What to work on:
Restate the records in full and exactly, with no images included.
--- Data for review ---
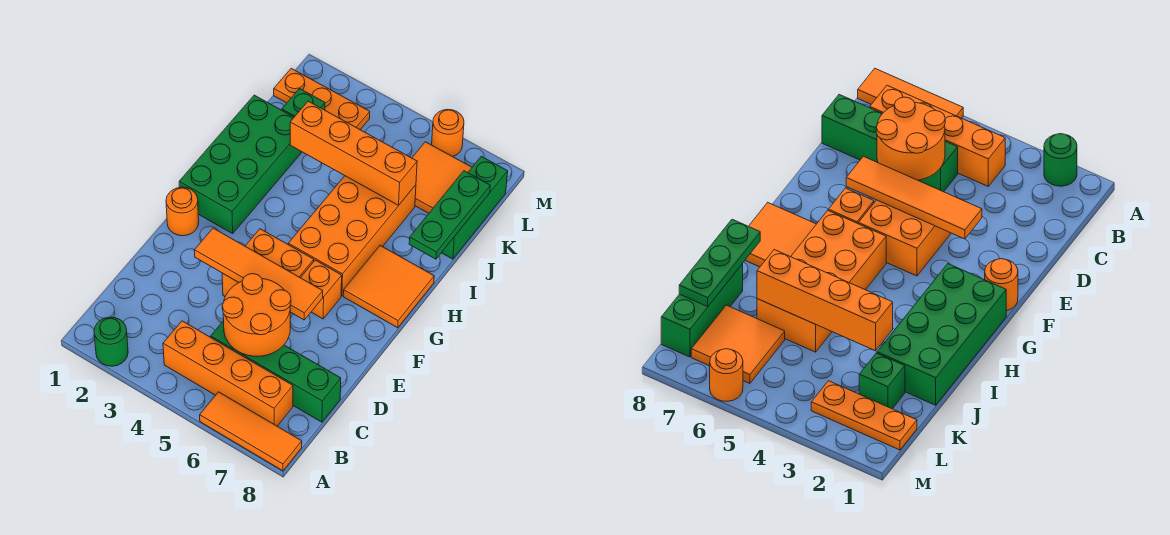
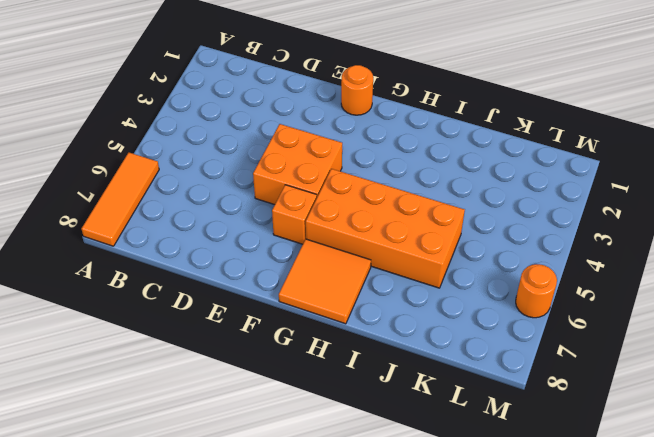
none -> green round brick A2 level 1
none -> orange brick B4:B7 level 1
none -> green brick C5:C8 level 1

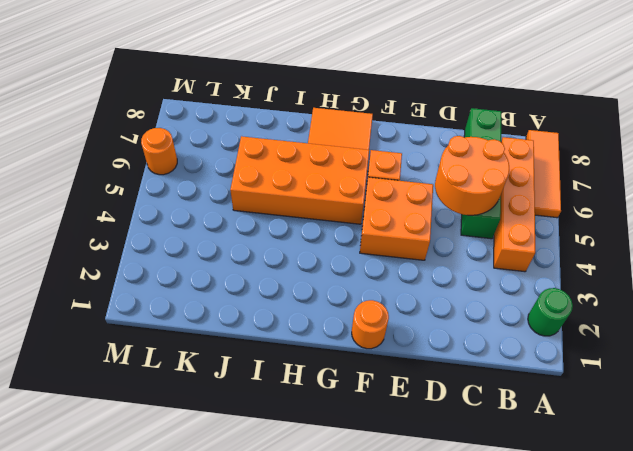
none -> green brick G1:J2 level 1
none -> green brick J8:L8 level 1
none -> green brick K2 level 1

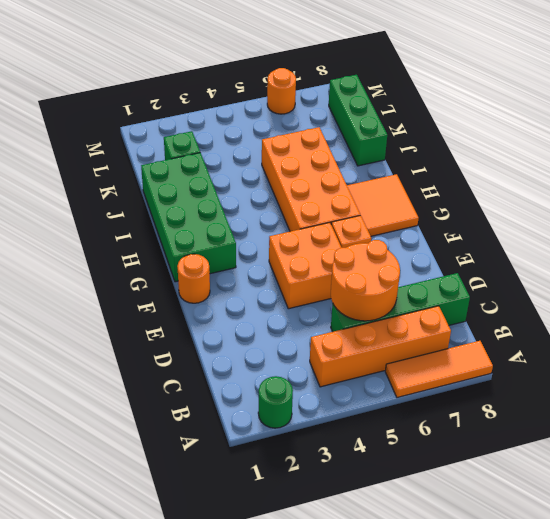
none -> orange tile K6:L7 level 1
none -> orange plate L1:L3 level 1
none -> orange tile E3:E6 level 2

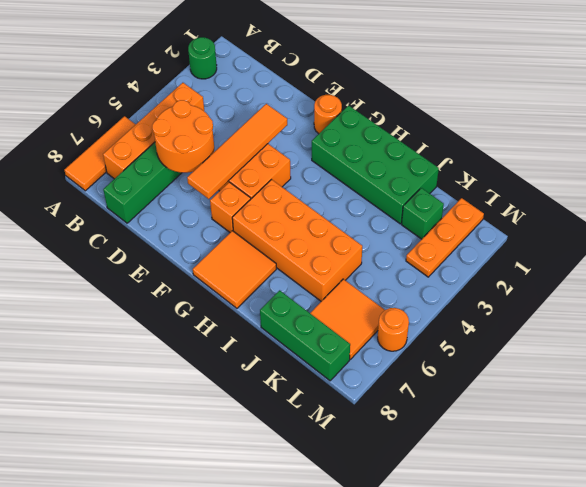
none -> green plate I8:K8 level 2
none -> orange brick J3:J6 level 2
---
Answer box:
none -> green round brick A2 level 1
none -> orange brick B4:B7 level 1
none -> green brick C5:C8 level 1

none -> green brick G1:J2 level 1
none -> green brick J8:L8 level 1
none -> green brick K2 level 1

none -> orange tile K6:L7 level 1
none -> orange plate L1:L3 level 1
none -> orange tile E3:E6 level 2

none -> green plate I8:K8 level 2
none -> orange brick J3:J6 level 2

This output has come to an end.